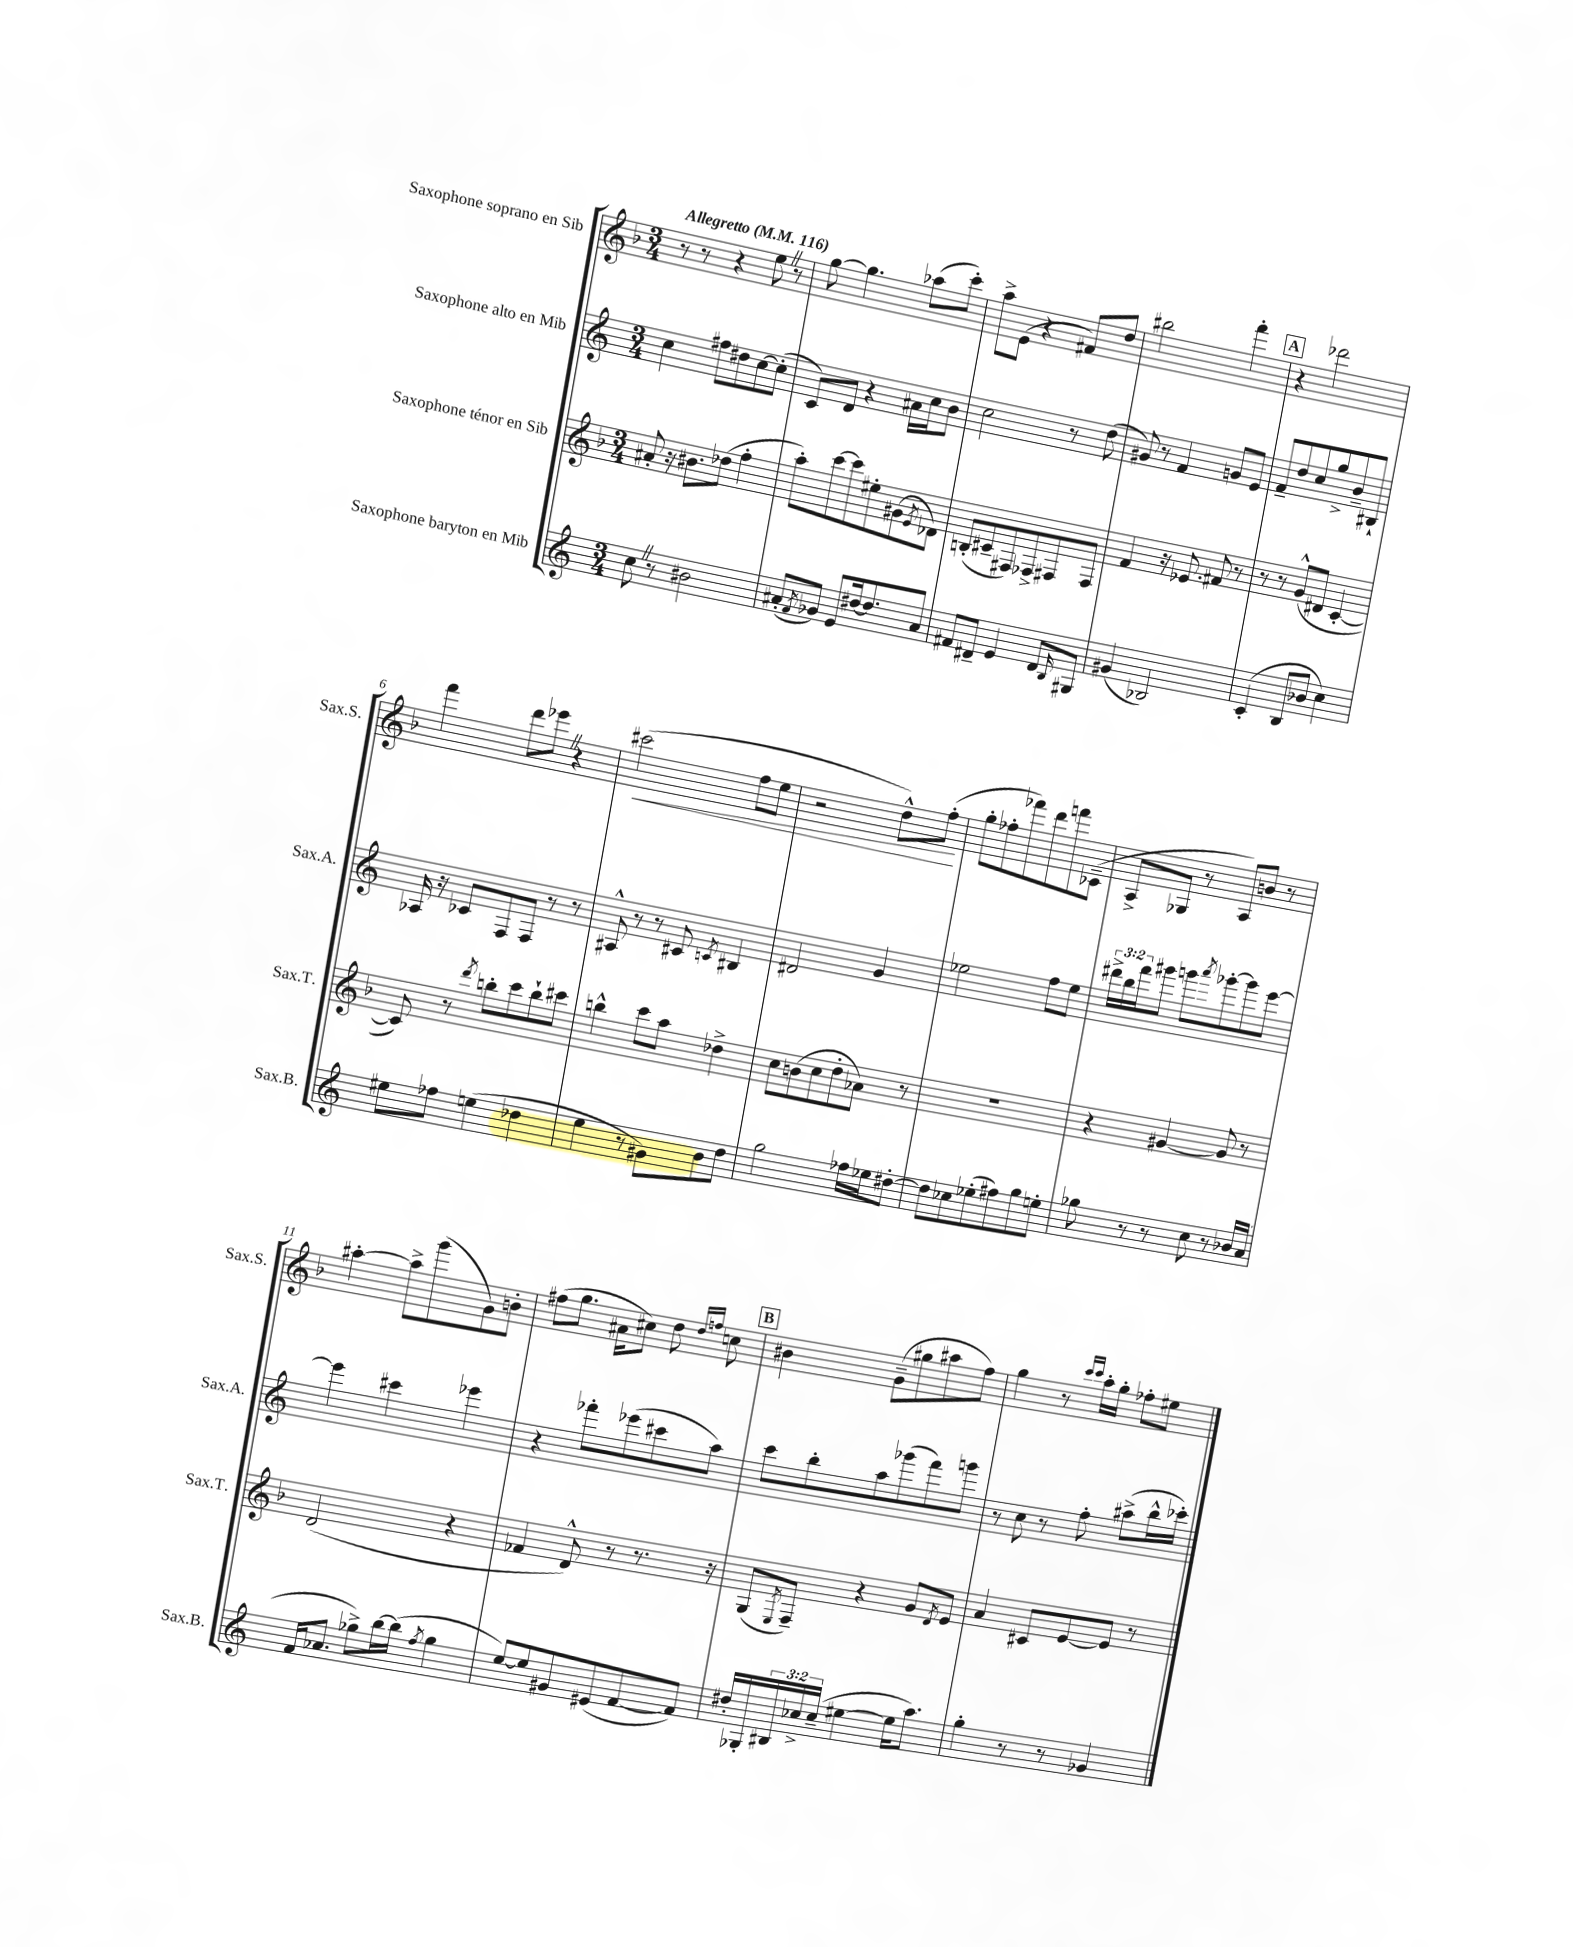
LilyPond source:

<<
\new StaffGroup <<
\new Staff = "s0" \with { instrumentName = "Saxophone soprano en Sib" shortInstrumentName = "Sax.S." } {
    \clef treble \key f \major \numericTimeSignature \time 3/4 \tempo "Allegretto" 4 = 116
    r8 r8 r4 e''8 \once \override BreathingSign.text = \markup { \musicglyph "scripts.caesura.straight" } \breathe r8 |
    g''8~ g''4. aes''8( c'''8-.) |
    a''8-> e'8( r4 fis'8) d''8 |
    bis''2 f'''4-. |
    \mark \markup { \box "A" } r4 des'''2 |
    f'''4 d'''8 ees'''8 \once \override BreathingSign.text = \markup { \musicglyph "scripts.caesura.straight" } \breathe r4 |
    cis'''2\<( f''8 e''8 |
    r2 d''8-^) f''8-.\!( |
    g''8-. fes''8-. fes'''8) d'''8 f'''8 ces'8--( |
    a8-> ges8 r8 a8) b'8 r8 |
    ais''4~-. ais''8-> g'''8( g'8) b'8-. |
    fis''8( g''8. ais'16 cis''8) d''8 \grace { d''16 f''16 } c''8 |
    \mark \markup { \box "B" } bis'4 g'8--( gis''8 ais''8 f''8) |
    g''4 r8 \grace { c'''16 c'''16 } a''16-. g''16-. fes''8-. eis''8 \bar "|." |
}
\new Staff = "s1" \with { instrumentName = "Saxophone alto en Mib" shortInstrumentName = "Sax.A." } {
    \clef treble \key c \major \numericTimeSignature \time 3/4 \override Staff.TupletNumber.text = #tuplet-number::calc-fraction-text
    c''4 fis''8 dis''8 c''8~ c''8-.( |
    c'8) d'8 r4 ais'16 c''16 b'8 |
    c''2 r8 d''8( |
    gis'8) r8 f'4 g'8 e'8 |
    \mark \markup { \box "A" } f'8-- d''8 c''8 g''8-> b'8-- bis8-! |
    aes16 r16 ces'8 f8 f8 r8 r8 |
    ais8-^ r8 r8 cis'8 \acciaccatura { c'8 } bis4 |
    dis'2 g'4 |
    ees''2 f''8 ees''8 |
    \tuplet 3/2 { dis'''16-> b''16 f'''16 } gis'''8 g'''8 \acciaccatura { a'''8 } ges'''8~-. ges'''8 e'''8~ |
    e'''4 cis'''4 ees'''4 |
    r4 fes'''8-. ees'''8( cis'''8 a''8) |
    \mark \markup { \box "B" } c'''8 b''8-. a''8 ges'''8( f'''8) g'''8 |
    r8 c''8 r8 f''8-. ais''8->( b''16-^ ces'''16-.) \bar "|." |
}
\new Staff = "s2" \with { instrumentName = "Saxophone ténor en Sib" shortInstrumentName = "Sax.T." } {
    \clef treble \key f \major \numericTimeSignature \time 3/4
    ais'8-. r16 bis'8. des''8( f''4-. |
    a''8-.) c'''8~ c'''8 eis''8-. gis'8( \acciaccatura { e'8 } des'8) |
    b8-.( cis'8-- fis8) fes8-> fis8 fis8 |
    f'4 r16 ees'8. fis'8 r8 |
    \mark \markup { \box "A" } r8 r8 g'8-^( dis'8 c'4~-. |
    c'8) r8 \acciaccatura { d'''8 } b''8-. c'''8 b''8-! cis'''8 |
    b''4-^ c'''8 a''8 des''4-> |
    c''8 b'8( c''8 d''8-. aes'8) r8 |
    R2. |
    r4 gis'4~ gis'8 r8 |
    d'2( r4 |
    fes'4 d'8-^) r8 r8. r16 |
    \mark \markup { \box "B" } g8( \acciaccatura { e8 } f8--) r4 g'8 \acciaccatura { d'8 } e'8 |
    a'4 cis'8 e'8~ e'8 r8 \bar "|." |
}
\new Staff = "s3" \with { instrumentName = "Saxophone baryton en Mib" shortInstrumentName = "Sax.B." } {
    \clef treble \key c \major \numericTimeSignature \time 3/4 \override Staff.TupletNumber.text = #tuplet-number::calc-fraction-text
    c''8 \once \override BreathingSign.text = \markup { \musicglyph "scripts.caesura.straight" } \breathe r8 bis'2 |
    ais'8-.( \acciaccatura { f'8 } ges'8) e'8 dis''16~ dis''8. ais'8 |
    fis'8 dis'8-- e'4 dis'8 \grace { b16 } gis8 |
    gis'4( bes2) |
    \mark \markup { \box "A" } c'4-.( b8 bes'8 c''4) |
    eis''8 fes''8 e''4( des''4 |
    e''4 r8 gis'8) b'8 d''8 |
    g''2 fes''16 ees''16 dis''8~-. |
    dis''8 ces''8 ees''8-.( fis''8) g''8 e''8-. |
    ges''8 r8 r8 c''8 r8 bes'16 a'16( |
    f'16 aes'8. ges''8->) b''16~ b''16( \acciaccatura { f''8 } ges''4 |
    e''8~) e''8 gis'8 eis'8( f'8~ f'8) |
    \mark \markup { \box "B" } dis''16-. ges16-. \tuplet 3/2 { bis16 ces''16-> ces''16--( } eis''4~ eis''16 a''8.) |
    g''4-. r8 r8 ges'4 \bar "|." |
}
>>
>>
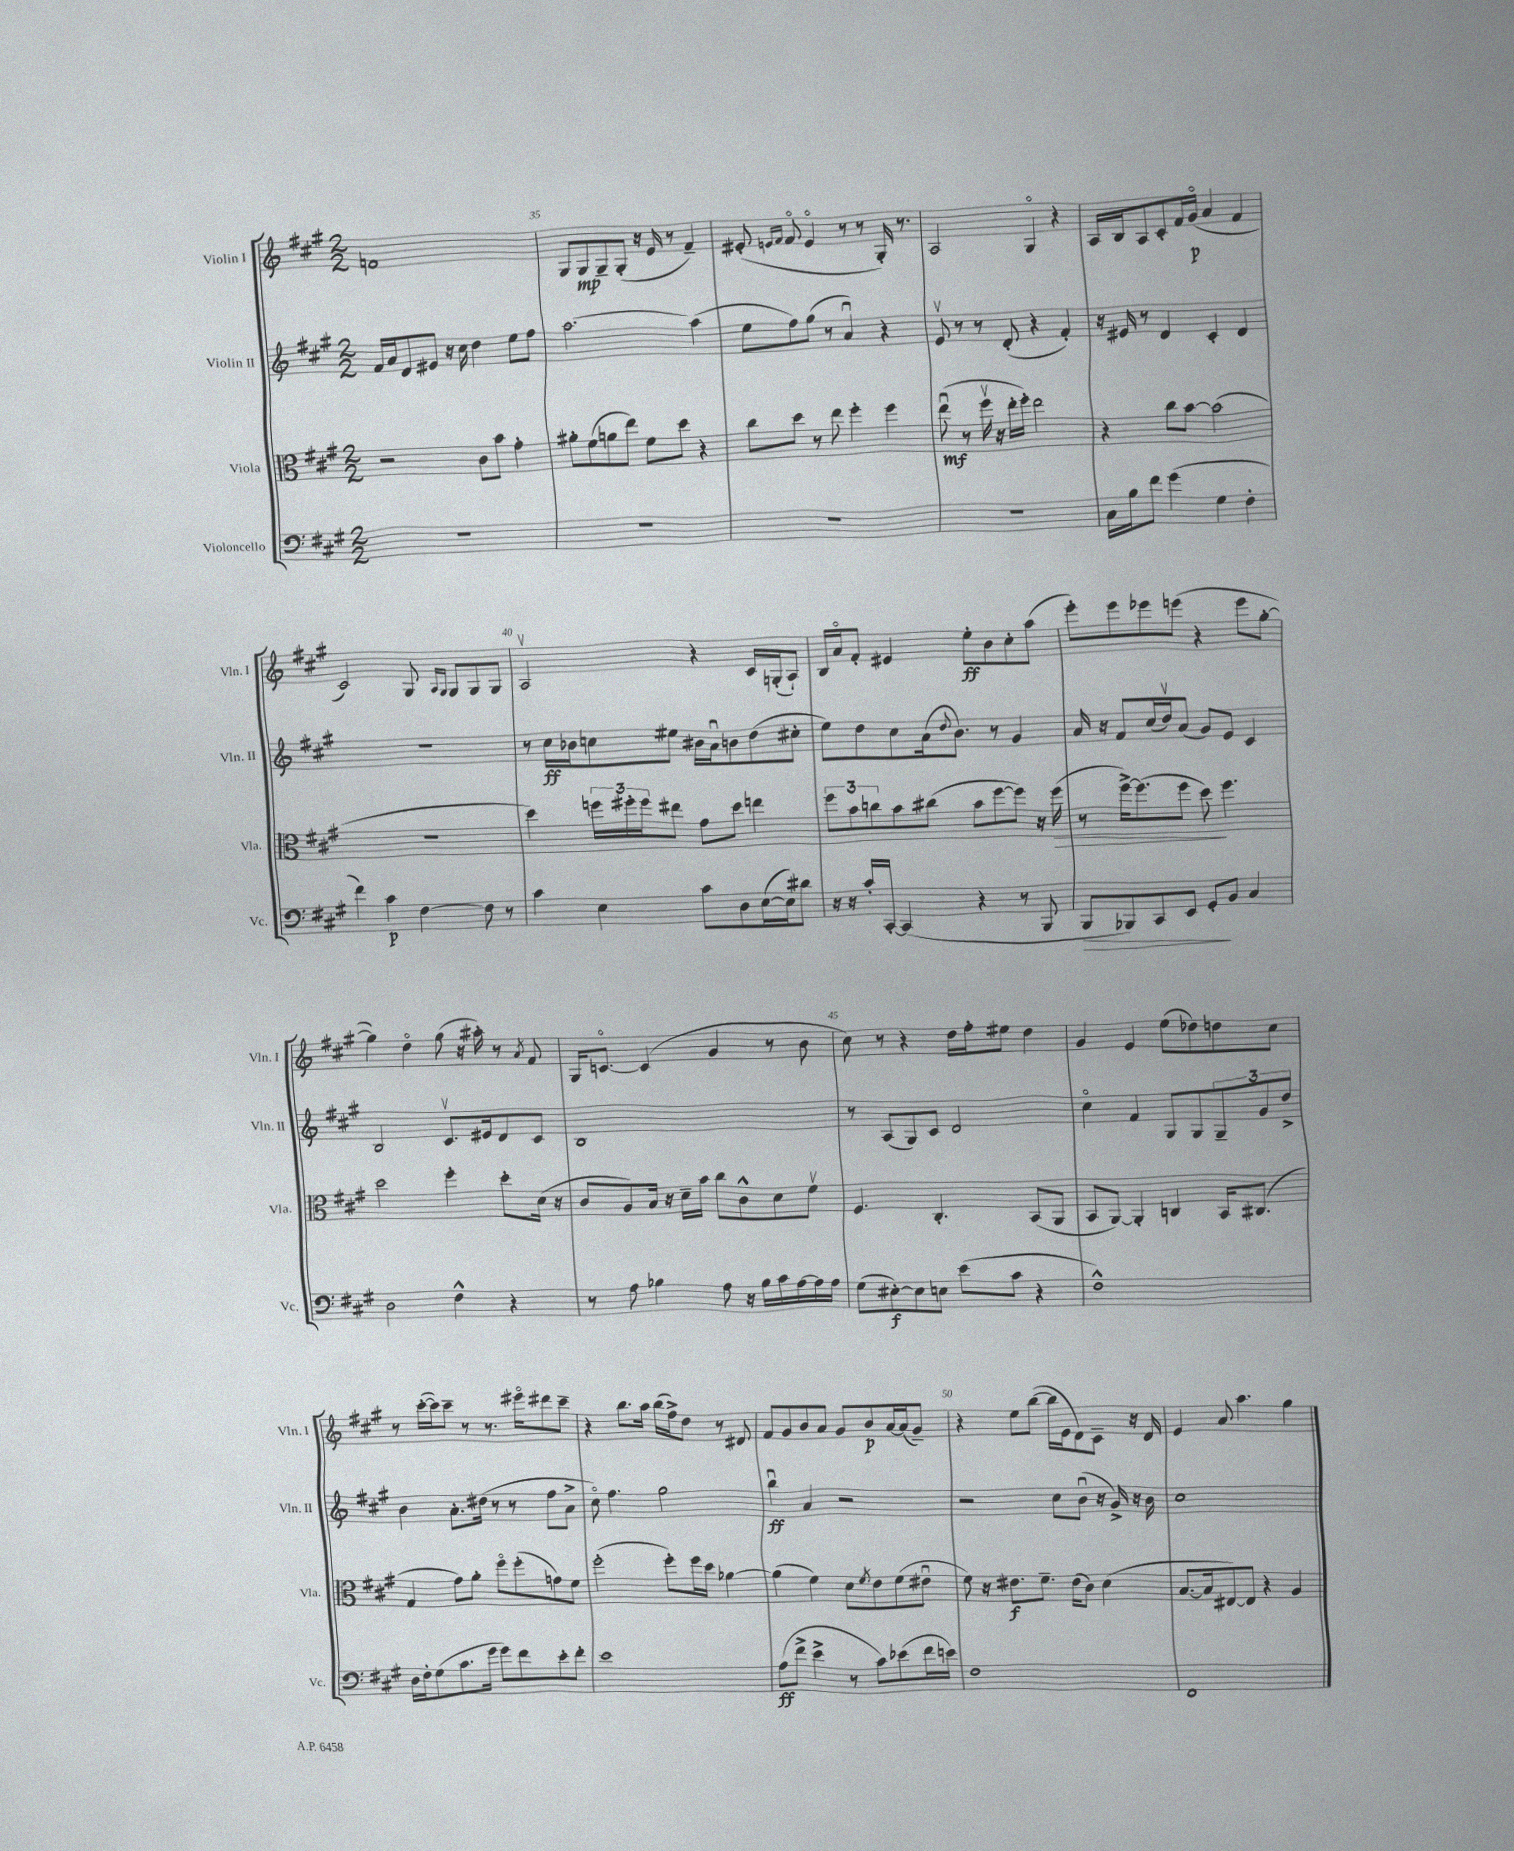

══════

* [EXERCISE DIRECTIONS] Report how many lines in the rows above contain the string "grace". Give only the number.

* [SOLUTION TO THIS PROBLEM] 3